• Work item: What follows is a set of records. Retype them exactly, leaving out the pictures.

-- -- --

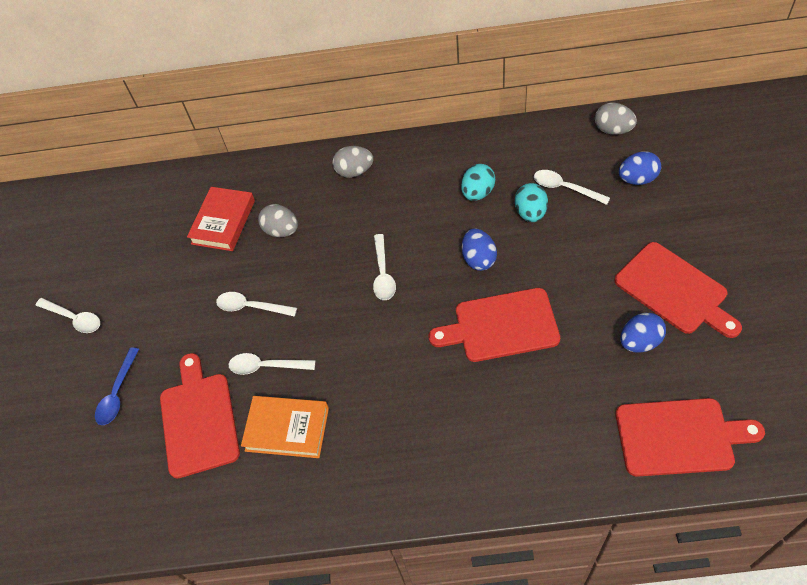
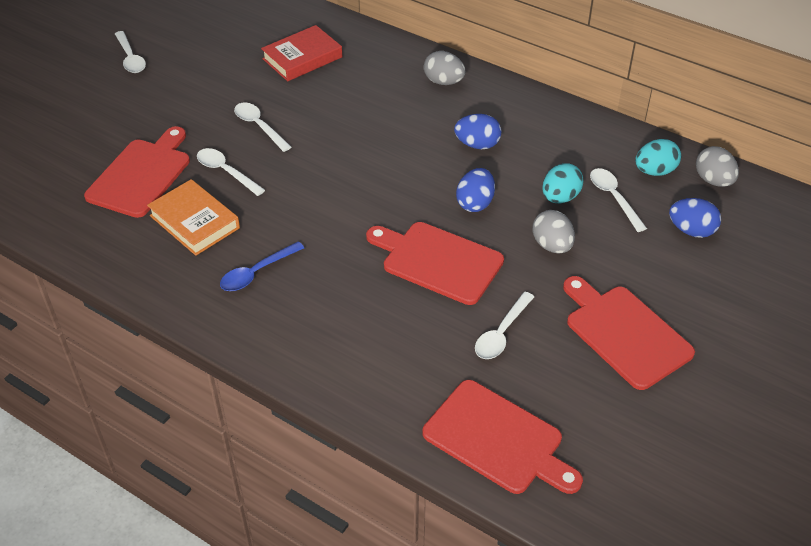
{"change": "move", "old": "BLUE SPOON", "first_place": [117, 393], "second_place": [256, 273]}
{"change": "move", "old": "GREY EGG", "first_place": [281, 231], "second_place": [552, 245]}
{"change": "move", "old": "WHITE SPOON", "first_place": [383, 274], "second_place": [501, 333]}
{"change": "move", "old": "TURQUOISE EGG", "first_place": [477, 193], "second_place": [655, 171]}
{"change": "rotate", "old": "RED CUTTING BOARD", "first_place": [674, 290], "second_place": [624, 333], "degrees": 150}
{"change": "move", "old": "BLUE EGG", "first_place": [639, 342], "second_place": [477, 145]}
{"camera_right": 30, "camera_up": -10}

-- -- --

• Result of the exercise:
{"change": "move", "old": "BLUE SPOON", "first_place": [117, 393], "second_place": [256, 273]}
{"change": "move", "old": "GREY EGG", "first_place": [281, 231], "second_place": [552, 245]}
{"change": "move", "old": "WHITE SPOON", "first_place": [383, 274], "second_place": [501, 333]}
{"change": "move", "old": "TURQUOISE EGG", "first_place": [477, 193], "second_place": [655, 171]}
{"change": "rotate", "old": "RED CUTTING BOARD", "first_place": [674, 290], "second_place": [624, 333], "degrees": 150}
{"change": "move", "old": "BLUE EGG", "first_place": [639, 342], "second_place": [477, 145]}
{"camera_right": 30, "camera_up": -10}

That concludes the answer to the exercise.